-- The records --
——
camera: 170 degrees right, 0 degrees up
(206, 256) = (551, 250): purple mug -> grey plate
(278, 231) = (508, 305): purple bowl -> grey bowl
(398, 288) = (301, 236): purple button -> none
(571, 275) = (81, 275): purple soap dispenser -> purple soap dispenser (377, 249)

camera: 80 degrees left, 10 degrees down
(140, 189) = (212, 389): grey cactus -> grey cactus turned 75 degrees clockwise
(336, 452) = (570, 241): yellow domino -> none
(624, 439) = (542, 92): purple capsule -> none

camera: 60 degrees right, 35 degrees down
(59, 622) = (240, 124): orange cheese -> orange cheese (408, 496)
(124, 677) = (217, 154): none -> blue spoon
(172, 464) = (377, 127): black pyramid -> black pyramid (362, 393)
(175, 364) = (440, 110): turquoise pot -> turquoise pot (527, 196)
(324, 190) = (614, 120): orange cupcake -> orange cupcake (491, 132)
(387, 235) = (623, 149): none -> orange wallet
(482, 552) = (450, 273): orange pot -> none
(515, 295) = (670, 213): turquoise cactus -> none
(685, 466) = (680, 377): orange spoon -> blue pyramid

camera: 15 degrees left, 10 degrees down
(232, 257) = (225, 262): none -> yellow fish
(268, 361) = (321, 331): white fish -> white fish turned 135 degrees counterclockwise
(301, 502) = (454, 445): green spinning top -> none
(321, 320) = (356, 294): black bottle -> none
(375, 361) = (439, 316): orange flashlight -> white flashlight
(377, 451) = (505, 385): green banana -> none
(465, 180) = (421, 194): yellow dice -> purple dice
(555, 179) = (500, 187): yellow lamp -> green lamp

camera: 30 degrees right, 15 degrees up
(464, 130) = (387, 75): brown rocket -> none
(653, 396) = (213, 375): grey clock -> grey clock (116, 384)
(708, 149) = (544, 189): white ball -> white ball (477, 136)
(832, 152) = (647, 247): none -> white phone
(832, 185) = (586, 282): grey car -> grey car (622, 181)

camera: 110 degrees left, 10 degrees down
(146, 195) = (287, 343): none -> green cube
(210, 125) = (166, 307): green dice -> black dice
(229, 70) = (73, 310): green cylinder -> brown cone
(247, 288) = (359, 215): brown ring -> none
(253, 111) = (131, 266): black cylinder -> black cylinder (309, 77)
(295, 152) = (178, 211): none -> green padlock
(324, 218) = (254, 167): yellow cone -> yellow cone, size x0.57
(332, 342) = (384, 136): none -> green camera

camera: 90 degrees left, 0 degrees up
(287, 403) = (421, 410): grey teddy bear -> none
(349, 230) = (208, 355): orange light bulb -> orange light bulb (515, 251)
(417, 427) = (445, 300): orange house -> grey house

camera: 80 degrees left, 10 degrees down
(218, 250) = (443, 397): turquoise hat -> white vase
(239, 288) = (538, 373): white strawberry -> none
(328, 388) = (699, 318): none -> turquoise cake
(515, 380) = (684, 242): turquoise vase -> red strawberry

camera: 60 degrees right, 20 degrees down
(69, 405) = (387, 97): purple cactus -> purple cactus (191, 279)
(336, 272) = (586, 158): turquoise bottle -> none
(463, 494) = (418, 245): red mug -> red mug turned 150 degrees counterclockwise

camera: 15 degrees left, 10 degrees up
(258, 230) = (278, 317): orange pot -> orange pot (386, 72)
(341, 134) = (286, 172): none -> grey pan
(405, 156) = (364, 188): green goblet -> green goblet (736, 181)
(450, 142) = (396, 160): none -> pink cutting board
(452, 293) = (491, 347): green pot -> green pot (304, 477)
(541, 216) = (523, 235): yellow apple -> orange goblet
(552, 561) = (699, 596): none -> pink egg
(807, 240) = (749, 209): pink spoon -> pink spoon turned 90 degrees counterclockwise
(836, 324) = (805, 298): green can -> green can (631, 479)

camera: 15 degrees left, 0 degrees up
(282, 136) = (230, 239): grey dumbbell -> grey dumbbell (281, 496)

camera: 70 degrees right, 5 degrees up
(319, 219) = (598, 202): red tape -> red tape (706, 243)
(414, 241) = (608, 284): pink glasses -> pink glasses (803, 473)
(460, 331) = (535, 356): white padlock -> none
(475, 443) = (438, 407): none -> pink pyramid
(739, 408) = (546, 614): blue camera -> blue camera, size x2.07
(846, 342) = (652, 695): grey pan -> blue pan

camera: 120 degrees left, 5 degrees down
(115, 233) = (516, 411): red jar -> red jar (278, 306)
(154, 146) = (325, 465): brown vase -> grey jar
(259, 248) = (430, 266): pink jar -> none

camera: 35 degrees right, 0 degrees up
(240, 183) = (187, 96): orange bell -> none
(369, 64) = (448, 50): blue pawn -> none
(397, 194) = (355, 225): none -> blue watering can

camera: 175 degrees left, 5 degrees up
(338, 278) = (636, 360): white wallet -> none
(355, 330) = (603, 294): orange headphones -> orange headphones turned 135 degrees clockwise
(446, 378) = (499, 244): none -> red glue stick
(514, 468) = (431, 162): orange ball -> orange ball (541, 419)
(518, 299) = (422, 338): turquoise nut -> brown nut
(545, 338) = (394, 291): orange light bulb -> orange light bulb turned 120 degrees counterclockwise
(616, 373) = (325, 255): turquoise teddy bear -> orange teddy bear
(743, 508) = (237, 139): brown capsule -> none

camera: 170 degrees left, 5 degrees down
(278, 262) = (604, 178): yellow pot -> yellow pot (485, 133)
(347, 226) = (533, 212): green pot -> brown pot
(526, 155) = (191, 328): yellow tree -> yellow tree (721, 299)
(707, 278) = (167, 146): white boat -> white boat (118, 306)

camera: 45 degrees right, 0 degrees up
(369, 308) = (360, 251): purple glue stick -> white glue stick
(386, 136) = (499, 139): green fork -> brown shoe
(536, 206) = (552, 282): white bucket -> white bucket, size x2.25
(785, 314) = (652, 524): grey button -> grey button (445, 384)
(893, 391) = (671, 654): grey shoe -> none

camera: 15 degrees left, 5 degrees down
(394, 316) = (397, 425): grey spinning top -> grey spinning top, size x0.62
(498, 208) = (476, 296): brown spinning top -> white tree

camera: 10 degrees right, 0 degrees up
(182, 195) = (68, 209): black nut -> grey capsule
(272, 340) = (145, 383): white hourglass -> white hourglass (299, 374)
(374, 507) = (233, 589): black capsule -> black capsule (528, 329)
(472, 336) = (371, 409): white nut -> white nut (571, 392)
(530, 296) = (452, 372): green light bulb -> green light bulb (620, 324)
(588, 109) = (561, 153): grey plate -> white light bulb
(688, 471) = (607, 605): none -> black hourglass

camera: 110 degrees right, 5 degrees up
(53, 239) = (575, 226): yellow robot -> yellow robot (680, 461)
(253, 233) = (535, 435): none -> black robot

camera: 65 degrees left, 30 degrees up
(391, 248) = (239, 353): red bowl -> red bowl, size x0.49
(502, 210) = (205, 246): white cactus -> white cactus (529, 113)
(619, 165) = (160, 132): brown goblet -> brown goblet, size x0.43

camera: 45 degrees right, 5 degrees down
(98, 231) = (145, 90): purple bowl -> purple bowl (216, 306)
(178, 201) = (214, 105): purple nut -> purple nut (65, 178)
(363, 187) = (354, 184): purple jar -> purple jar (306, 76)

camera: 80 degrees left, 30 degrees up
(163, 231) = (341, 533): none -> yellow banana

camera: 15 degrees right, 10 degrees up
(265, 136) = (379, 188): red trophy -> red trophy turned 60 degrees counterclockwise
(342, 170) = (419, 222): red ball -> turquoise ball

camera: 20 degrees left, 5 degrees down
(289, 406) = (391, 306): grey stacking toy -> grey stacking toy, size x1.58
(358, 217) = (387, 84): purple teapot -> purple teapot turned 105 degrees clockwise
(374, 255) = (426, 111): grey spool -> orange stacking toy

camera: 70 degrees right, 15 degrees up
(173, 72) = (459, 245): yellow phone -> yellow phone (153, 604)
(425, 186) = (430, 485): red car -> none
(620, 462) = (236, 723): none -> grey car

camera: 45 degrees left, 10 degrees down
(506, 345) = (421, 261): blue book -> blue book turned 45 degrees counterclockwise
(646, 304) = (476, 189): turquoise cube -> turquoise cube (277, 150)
——
The answer is the run of lines that starts at the one containing "(374, 507) = (233, 589): black" and ends at the last line of the material, reproduced exactly.

(374, 507) = (233, 589): black capsule -> black capsule (528, 329)
(472, 336) = (371, 409): white nut -> white nut (571, 392)
(530, 296) = (452, 372): green light bulb -> green light bulb (620, 324)
(588, 109) = (561, 153): grey plate -> white light bulb
(688, 471) = (607, 605): none -> black hourglass

camera: 110 degrees right, 5 degrees up
(53, 239) = (575, 226): yellow robot -> yellow robot (680, 461)
(253, 233) = (535, 435): none -> black robot

camera: 65 degrees left, 30 degrees up
(391, 248) = (239, 353): red bowl -> red bowl, size x0.49
(502, 210) = (205, 246): white cactus -> white cactus (529, 113)
(619, 165) = (160, 132): brown goblet -> brown goblet, size x0.43

camera: 45 degrees right, 5 degrees down
(98, 231) = (145, 90): purple bowl -> purple bowl (216, 306)
(178, 201) = (214, 105): purple nut -> purple nut (65, 178)
(363, 187) = (354, 184): purple jar -> purple jar (306, 76)

camera: 80 degrees left, 30 degrees up
(163, 231) = (341, 533): none -> yellow banana

camera: 15 degrees right, 10 degrees up
(265, 136) = (379, 188): red trophy -> red trophy turned 60 degrees counterclockwise
(342, 170) = (419, 222): red ball -> turquoise ball

camera: 20 degrees left, 5 degrees down
(289, 406) = (391, 306): grey stacking toy -> grey stacking toy, size x1.58
(358, 217) = (387, 84): purple teapot -> purple teapot turned 105 degrees clockwise
(374, 255) = (426, 111): grey spool -> orange stacking toy

camera: 70 degrees right, 15 degrees up
(173, 72) = (459, 245): yellow phone -> yellow phone (153, 604)
(425, 186) = (430, 485): red car -> none
(620, 462) = (236, 723): none -> grey car

camera: 45 degrees left, 10 degrees down
(506, 345) = (421, 261): blue book -> blue book turned 45 degrees counterclockwise
(646, 304) = (476, 189): turquoise cube -> turquoise cube (277, 150)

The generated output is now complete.